INFORMATION SUPPLIED:

Content starts

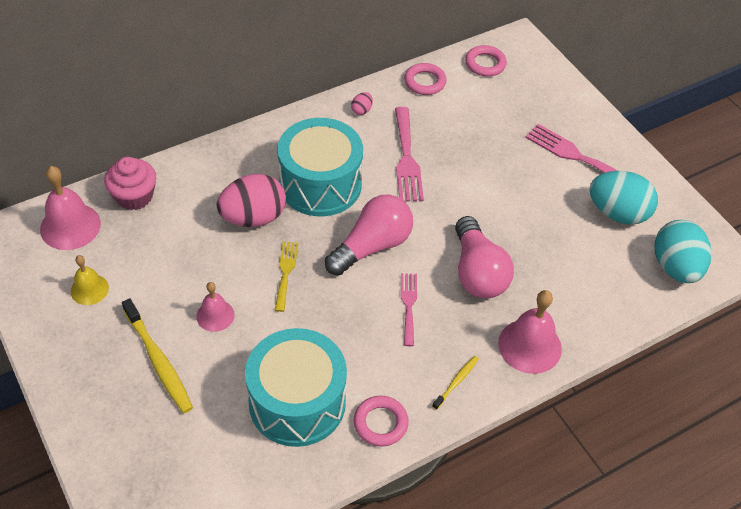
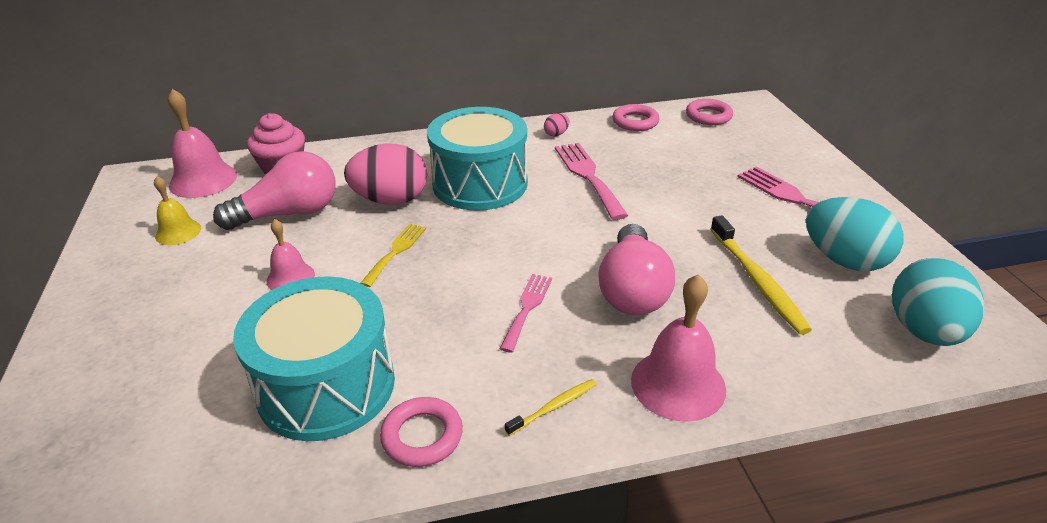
camera: 20 degrees right, 15 degrees down
(159, 361) = (195, 310): yellow toothbrush -> yellow toothbrush (757, 281)
(372, 246) = (510, 244): pink light bulb -> pink light bulb (289, 214)
(407, 159) = (588, 176): pink fork -> pink fork turned 150 degrees clockwise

Content ends

WORK TO BE COMPLETED:
The copy must match the listing above exactly, except that it holds no pictures.

RESULT:
camera: 20 degrees right, 15 degrees down
(159, 361) = (195, 310): yellow toothbrush -> yellow toothbrush (757, 281)
(372, 246) = (510, 244): pink light bulb -> pink light bulb (289, 214)
(407, 159) = (588, 176): pink fork -> pink fork turned 150 degrees clockwise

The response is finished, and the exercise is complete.